- WHAT THE TASK ASKS:
Bring together every line in the data that includes "wallet".

- GIVEN INFORMATION:
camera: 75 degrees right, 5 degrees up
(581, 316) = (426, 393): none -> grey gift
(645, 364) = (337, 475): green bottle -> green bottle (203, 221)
==
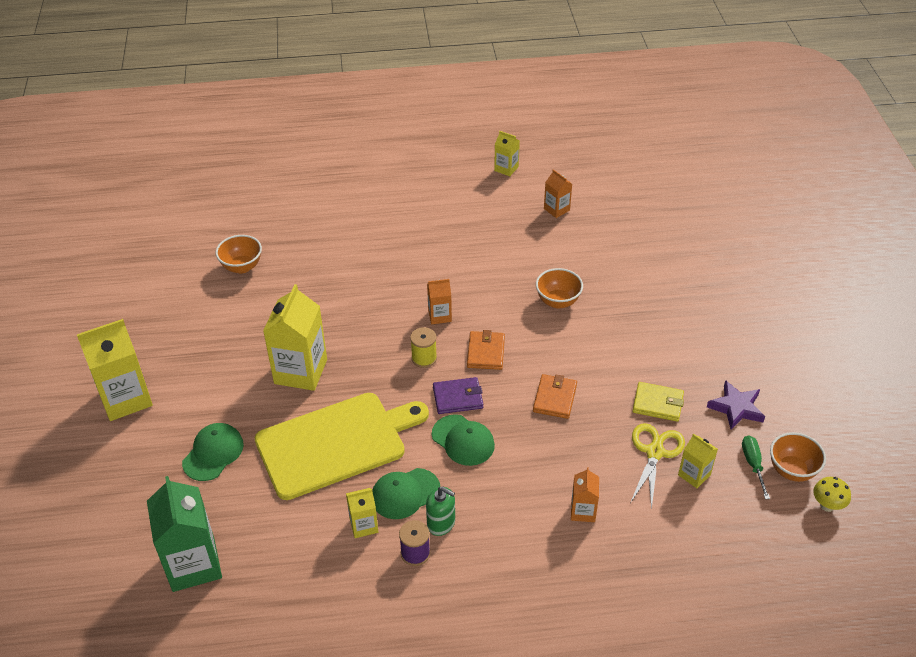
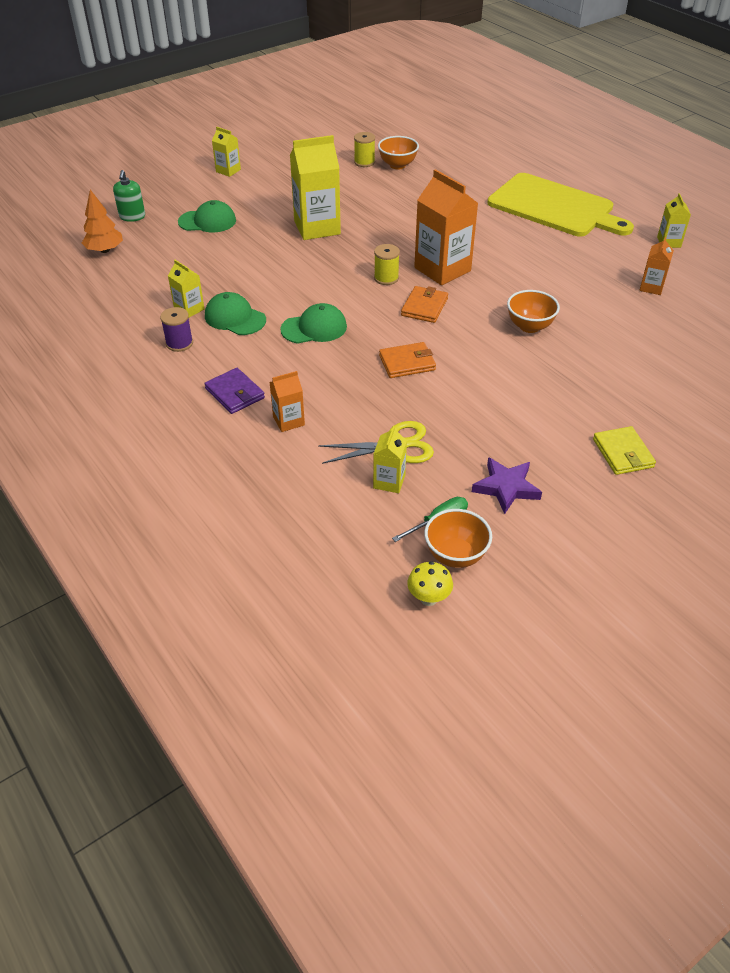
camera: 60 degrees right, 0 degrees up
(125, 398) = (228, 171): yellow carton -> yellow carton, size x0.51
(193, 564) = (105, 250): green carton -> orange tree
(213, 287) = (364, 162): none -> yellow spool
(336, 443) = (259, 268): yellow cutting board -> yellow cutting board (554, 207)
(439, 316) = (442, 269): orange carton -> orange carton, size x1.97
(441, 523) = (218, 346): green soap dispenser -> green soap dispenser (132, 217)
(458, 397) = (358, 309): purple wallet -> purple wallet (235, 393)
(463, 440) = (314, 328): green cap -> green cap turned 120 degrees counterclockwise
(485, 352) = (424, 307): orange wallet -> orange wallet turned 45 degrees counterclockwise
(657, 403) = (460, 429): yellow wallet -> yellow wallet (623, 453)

- REPLY:
(458, 397) = (358, 309): purple wallet -> purple wallet (235, 393)
(485, 352) = (424, 307): orange wallet -> orange wallet turned 45 degrees counterclockwise
(657, 403) = (460, 429): yellow wallet -> yellow wallet (623, 453)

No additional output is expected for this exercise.